Turn all the entries below into a JSON list of strings, with one string per line and no blank lines.

_ _ _ _

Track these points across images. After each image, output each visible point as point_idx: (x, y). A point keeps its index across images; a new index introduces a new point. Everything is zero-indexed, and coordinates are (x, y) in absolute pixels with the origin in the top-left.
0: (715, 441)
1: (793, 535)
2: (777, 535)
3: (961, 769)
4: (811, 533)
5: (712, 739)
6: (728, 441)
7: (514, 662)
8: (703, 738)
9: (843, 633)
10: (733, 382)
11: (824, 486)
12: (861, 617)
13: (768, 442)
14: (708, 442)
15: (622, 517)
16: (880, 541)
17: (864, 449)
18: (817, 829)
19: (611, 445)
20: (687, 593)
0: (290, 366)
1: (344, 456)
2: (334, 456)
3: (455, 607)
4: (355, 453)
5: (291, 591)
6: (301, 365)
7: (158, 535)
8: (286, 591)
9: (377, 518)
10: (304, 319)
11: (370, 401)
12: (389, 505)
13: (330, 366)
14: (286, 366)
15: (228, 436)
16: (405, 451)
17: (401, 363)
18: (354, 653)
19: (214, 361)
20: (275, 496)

_ _ _ _

ANSWER FOR THIS EXERCISE:
[
  "Track these points across images. After each image, output each visible point as point_idx: (x, y). A point keeps its index across images; a new index introduces a new point. Everything is zero-indexed, and coordinates are (x, y) in absolute pixels with the origin in the top-left.",
  "0: (715, 441)",
  "1: (793, 535)",
  "2: (777, 535)",
  "3: (961, 769)",
  "4: (811, 533)",
  "5: (712, 739)",
  "6: (728, 441)",
  "7: (514, 662)",
  "8: (703, 738)",
  "9: (843, 633)",
  "10: (733, 382)",
  "11: (824, 486)",
  "12: (861, 617)",
  "13: (768, 442)",
  "14: (708, 442)",
  "15: (622, 517)",
  "16: (880, 541)",
  "17: (864, 449)",
  "18: (817, 829)",
  "19: (611, 445)",
  "20: (687, 593)",
  "0: (290, 366)",
  "1: (344, 456)",
  "2: (334, 456)",
  "3: (455, 607)",
  "4: (355, 453)",
  "5: (291, 591)",
  "6: (301, 365)",
  "7: (158, 535)",
  "8: (286, 591)",
  "9: (377, 518)",
  "10: (304, 319)",
  "11: (370, 401)",
  "12: (389, 505)",
  "13: (330, 366)",
  "14: (286, 366)",
  "15: (228, 436)",
  "16: (405, 451)",
  "17: (401, 363)",
  "18: (354, 653)",
  "19: (214, 361)",
  "20: (275, 496)"
]